MATERIAL PROVIDED ▸
BEGIN

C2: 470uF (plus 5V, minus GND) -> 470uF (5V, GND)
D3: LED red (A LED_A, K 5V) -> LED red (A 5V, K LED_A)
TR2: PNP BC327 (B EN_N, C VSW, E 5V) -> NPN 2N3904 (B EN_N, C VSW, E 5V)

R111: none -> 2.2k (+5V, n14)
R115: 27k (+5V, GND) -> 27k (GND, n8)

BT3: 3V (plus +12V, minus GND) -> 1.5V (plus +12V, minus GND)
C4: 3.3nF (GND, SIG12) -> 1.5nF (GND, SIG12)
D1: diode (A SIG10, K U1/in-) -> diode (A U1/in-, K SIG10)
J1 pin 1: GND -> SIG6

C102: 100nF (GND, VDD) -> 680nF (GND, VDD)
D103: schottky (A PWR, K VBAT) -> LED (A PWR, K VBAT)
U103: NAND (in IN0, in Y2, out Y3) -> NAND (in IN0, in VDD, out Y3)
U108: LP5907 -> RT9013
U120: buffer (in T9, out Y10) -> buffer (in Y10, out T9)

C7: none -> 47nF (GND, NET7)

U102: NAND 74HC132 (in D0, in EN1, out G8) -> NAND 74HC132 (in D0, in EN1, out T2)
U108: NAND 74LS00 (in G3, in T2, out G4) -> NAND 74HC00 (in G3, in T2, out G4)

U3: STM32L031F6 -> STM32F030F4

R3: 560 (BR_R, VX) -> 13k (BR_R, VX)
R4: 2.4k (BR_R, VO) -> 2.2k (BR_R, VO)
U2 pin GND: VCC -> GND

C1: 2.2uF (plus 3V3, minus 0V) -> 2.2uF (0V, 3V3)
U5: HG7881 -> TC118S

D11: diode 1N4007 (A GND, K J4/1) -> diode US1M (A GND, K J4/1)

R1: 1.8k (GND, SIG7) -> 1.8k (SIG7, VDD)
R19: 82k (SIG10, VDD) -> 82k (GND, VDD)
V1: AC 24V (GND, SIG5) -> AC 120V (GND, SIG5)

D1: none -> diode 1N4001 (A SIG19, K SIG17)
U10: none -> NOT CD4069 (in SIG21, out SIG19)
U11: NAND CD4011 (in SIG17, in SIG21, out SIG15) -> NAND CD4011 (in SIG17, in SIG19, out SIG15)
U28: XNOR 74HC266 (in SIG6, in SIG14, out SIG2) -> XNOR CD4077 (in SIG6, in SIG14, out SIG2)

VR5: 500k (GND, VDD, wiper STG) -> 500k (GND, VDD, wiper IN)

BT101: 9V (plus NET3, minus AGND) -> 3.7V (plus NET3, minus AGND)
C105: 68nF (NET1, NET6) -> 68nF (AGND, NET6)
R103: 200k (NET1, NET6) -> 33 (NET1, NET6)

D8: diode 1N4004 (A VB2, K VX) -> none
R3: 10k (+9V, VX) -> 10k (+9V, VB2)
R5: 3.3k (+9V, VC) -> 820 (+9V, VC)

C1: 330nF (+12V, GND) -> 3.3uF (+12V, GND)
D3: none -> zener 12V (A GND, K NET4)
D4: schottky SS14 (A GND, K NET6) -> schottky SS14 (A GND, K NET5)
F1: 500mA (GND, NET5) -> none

END

YOUR OBJECTIVE ▸ Return only the part of the records above that opens with the line containing "VR5: 500k (GND, VDD, wiper" and closes with the line containing "D3: none -> zener 12V (A GND, K NET4)", ends included.

RESPONSE AREA ▸
VR5: 500k (GND, VDD, wiper STG) -> 500k (GND, VDD, wiper IN)

BT101: 9V (plus NET3, minus AGND) -> 3.7V (plus NET3, minus AGND)
C105: 68nF (NET1, NET6) -> 68nF (AGND, NET6)
R103: 200k (NET1, NET6) -> 33 (NET1, NET6)

D8: diode 1N4004 (A VB2, K VX) -> none
R3: 10k (+9V, VX) -> 10k (+9V, VB2)
R5: 3.3k (+9V, VC) -> 820 (+9V, VC)

C1: 330nF (+12V, GND) -> 3.3uF (+12V, GND)
D3: none -> zener 12V (A GND, K NET4)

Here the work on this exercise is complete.